──────── EXCERPTED RECORDS ────────

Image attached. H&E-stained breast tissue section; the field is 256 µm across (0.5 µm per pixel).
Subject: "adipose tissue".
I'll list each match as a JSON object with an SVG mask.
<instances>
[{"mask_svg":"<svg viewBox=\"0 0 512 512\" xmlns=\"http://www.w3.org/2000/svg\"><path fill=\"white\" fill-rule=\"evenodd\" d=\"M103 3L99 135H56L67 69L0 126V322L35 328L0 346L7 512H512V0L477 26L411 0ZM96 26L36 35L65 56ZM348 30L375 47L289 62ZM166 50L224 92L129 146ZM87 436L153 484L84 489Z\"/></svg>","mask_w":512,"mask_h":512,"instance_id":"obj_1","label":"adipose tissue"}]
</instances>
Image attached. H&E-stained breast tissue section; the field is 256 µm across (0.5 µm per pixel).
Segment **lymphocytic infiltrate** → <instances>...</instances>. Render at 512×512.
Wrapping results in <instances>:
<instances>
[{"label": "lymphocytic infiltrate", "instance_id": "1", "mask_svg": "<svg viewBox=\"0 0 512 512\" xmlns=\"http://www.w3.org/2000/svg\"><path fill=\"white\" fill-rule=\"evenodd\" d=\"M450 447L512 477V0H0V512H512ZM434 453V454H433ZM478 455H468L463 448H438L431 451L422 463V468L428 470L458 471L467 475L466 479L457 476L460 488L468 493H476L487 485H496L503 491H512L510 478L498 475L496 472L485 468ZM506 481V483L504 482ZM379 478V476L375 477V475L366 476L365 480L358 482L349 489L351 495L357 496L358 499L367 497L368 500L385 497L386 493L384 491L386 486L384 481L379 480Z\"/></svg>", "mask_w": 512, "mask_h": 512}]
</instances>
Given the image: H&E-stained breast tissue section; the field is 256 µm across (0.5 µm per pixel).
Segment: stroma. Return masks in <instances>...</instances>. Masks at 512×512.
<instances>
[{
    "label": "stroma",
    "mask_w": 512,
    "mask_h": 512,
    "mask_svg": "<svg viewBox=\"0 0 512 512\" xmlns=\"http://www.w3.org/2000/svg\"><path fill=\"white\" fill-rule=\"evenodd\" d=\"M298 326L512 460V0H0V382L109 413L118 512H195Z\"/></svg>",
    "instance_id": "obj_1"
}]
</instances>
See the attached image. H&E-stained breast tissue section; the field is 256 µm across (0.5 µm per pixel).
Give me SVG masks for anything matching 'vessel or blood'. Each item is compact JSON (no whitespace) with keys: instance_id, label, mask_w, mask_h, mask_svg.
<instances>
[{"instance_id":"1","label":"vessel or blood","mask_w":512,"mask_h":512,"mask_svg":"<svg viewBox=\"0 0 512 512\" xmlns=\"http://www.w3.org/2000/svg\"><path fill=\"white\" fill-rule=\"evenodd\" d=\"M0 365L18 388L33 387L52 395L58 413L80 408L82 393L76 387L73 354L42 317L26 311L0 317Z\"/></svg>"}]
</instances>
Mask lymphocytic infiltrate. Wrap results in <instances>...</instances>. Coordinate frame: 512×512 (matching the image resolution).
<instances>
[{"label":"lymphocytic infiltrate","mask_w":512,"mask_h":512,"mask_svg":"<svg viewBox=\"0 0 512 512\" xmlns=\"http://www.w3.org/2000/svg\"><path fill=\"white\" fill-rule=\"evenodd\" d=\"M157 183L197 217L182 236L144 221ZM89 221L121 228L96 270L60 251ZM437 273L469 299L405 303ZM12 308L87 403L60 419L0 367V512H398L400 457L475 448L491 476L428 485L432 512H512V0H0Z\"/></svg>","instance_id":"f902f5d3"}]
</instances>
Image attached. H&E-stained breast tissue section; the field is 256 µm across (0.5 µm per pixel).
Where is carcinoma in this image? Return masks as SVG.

────────

### WHAT IS EXPECTED
Copy out each record, keeping every word as it is.

### OUTPUT FOR THIS TASK
Image attached. H&E-stained breast tissue section; the field is 256 µm across (0.5 µm per pixel).
Subject: "adipose tissue".
I'll list each match as a JSON object with an SVG mask.
<instances>
[{"mask_svg":"<svg viewBox=\"0 0 512 512\" xmlns=\"http://www.w3.org/2000/svg\"><path fill=\"white\" fill-rule=\"evenodd\" d=\"M103 3L99 135H56L67 69L0 126V322L35 328L0 346L7 512H512V0L477 26L411 0ZM96 26L36 35L65 56ZM348 30L375 47L289 62ZM166 50L224 92L129 146ZM87 436L153 484L84 489Z\"/></svg>","mask_w":512,"mask_h":512,"instance_id":"obj_1","label":"adipose tissue"}]
</instances>
Image attached. H&E-stained breast tissue section; the field is 256 µm across (0.5 µm per pixel).
Segment **lymphocytic infiltrate** → <instances>...</instances>. Render at 512×512.
Wrapping results in <instances>:
<instances>
[{"label": "lymphocytic infiltrate", "instance_id": "1", "mask_svg": "<svg viewBox=\"0 0 512 512\" xmlns=\"http://www.w3.org/2000/svg\"><path fill=\"white\" fill-rule=\"evenodd\" d=\"M450 447L512 477V0H0V512H512ZM434 453V454H433ZM478 455H468L463 448H438L431 451L422 463V468L428 470L458 471L467 475L466 479L457 476L460 488L468 493H476L487 485H496L503 491H512L510 478L498 475L496 472L485 468ZM506 481V483L504 482ZM379 478V476L375 477V475L366 476L365 480L358 482L349 489L351 495L357 496L358 499L367 497L368 500L385 497L386 493L384 491L386 486L384 481L379 480Z\"/></svg>", "mask_w": 512, "mask_h": 512}]
</instances>
Given the image: H&E-stained breast tissue section; the field is 256 µm across (0.5 µm per pixel).
Segment: stroma. Return masks in <instances>...</instances>. Masks at 512×512.
<instances>
[{
    "label": "stroma",
    "mask_w": 512,
    "mask_h": 512,
    "mask_svg": "<svg viewBox=\"0 0 512 512\" xmlns=\"http://www.w3.org/2000/svg\"><path fill=\"white\" fill-rule=\"evenodd\" d=\"M298 326L512 460V0H0V382L109 413L118 512H195Z\"/></svg>",
    "instance_id": "obj_1"
}]
</instances>
See the attached image. H&E-stained breast tissue section; the field is 256 µm across (0.5 µm per pixel).
Give me SVG masks for anything matching 'vessel or blood'. Each item is compact JSON (no whitespace) with keys: instance_id, label, mask_w, mask_h, mask_svg.
<instances>
[{"instance_id":"1","label":"vessel or blood","mask_w":512,"mask_h":512,"mask_svg":"<svg viewBox=\"0 0 512 512\" xmlns=\"http://www.w3.org/2000/svg\"><path fill=\"white\" fill-rule=\"evenodd\" d=\"M0 365L18 388L33 387L52 395L58 413L80 408L82 393L76 387L73 354L42 317L26 311L0 317Z\"/></svg>"}]
</instances>
Mask lymphocytic infiltrate. Wrap results in <instances>...</instances>. Coordinate frame: 512×512 (matching the image resolution).
<instances>
[{"label":"lymphocytic infiltrate","mask_w":512,"mask_h":512,"mask_svg":"<svg viewBox=\"0 0 512 512\" xmlns=\"http://www.w3.org/2000/svg\"><path fill=\"white\" fill-rule=\"evenodd\" d=\"M157 183L197 217L182 236L144 221ZM89 221L121 228L96 270L60 251ZM437 273L469 299L405 303ZM12 308L87 403L60 419L0 367V512H398L400 457L475 448L491 476L428 485L432 512H512V0H0Z\"/></svg>","instance_id":"f902f5d3"}]
</instances>
Image attached. H&E-stained breast tissue section; the field is 256 µm across (0.5 µm per pixel).
Where is carcinoma in this image? Return masks as SVG.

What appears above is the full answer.